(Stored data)
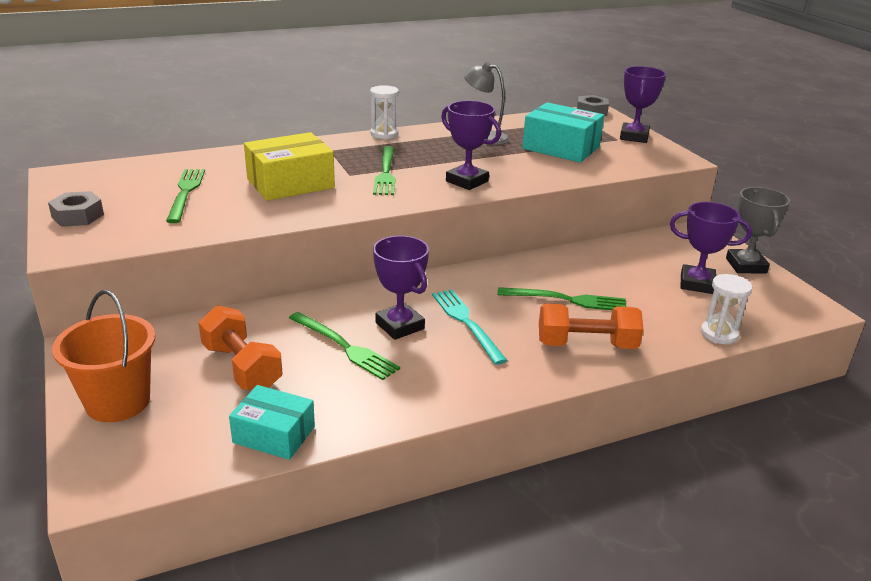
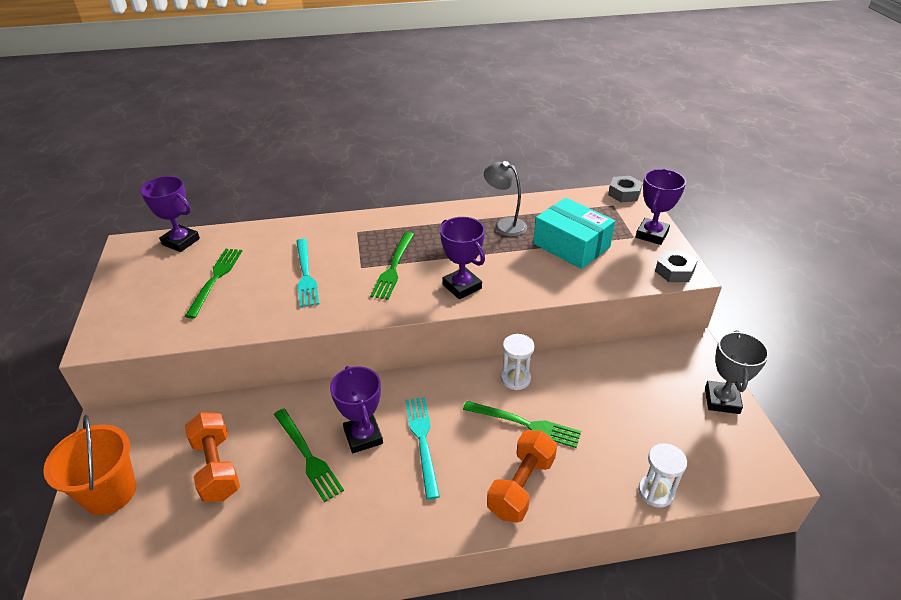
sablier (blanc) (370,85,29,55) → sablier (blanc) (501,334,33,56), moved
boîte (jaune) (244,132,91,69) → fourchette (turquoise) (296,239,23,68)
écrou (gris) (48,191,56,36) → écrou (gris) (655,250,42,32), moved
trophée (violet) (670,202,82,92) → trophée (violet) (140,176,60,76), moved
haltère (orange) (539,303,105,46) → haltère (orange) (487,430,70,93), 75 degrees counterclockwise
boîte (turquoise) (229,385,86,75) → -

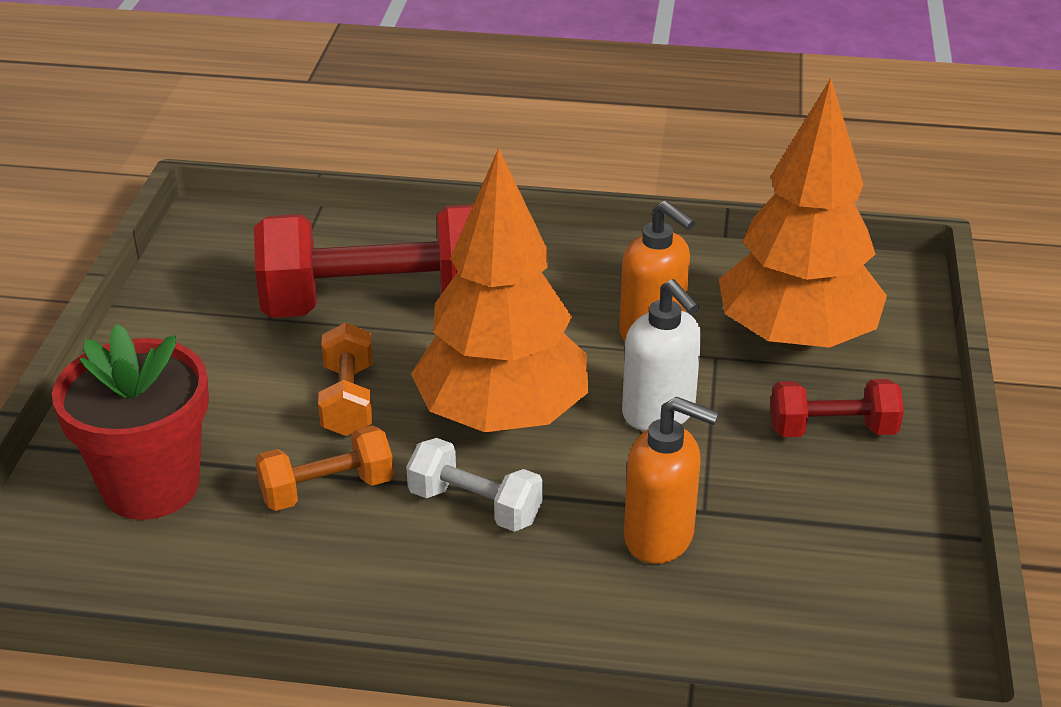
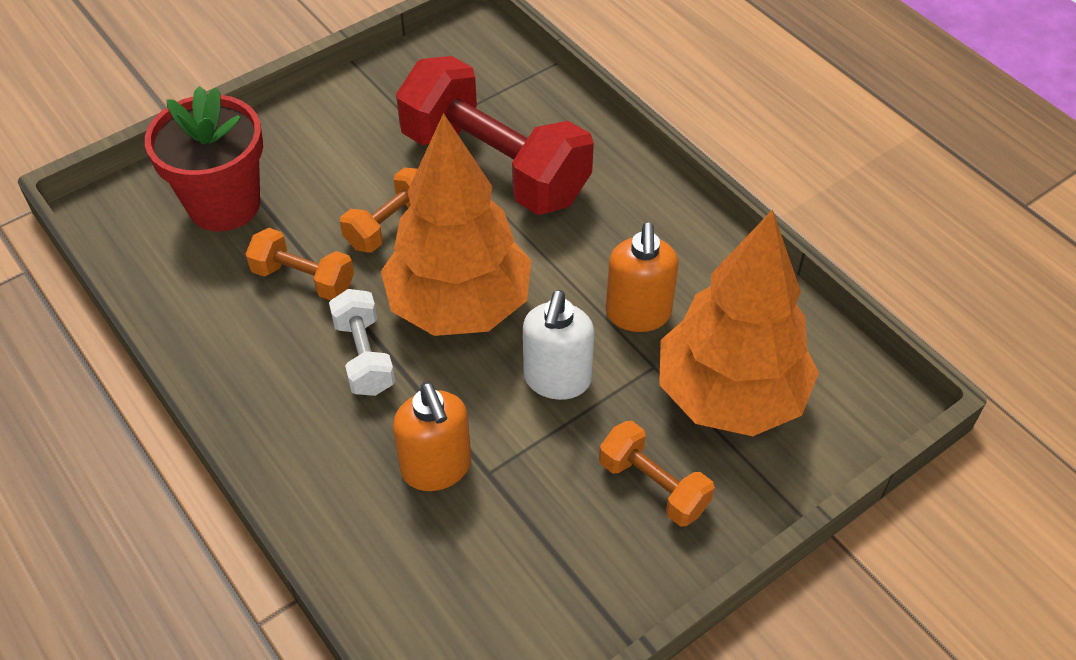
haltère (rouge) (770,379,134,58) → haltère (orange) (599,421,116,106)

What the exercise asks: Pick out all lines from the data above in which the word "moved" appears.

Expected output:
sablier (blanc) (370,85,29,55) → sablier (blanc) (501,334,33,56), moved
écrou (gris) (48,191,56,36) → écrou (gris) (655,250,42,32), moved
trophée (violet) (670,202,82,92) → trophée (violet) (140,176,60,76), moved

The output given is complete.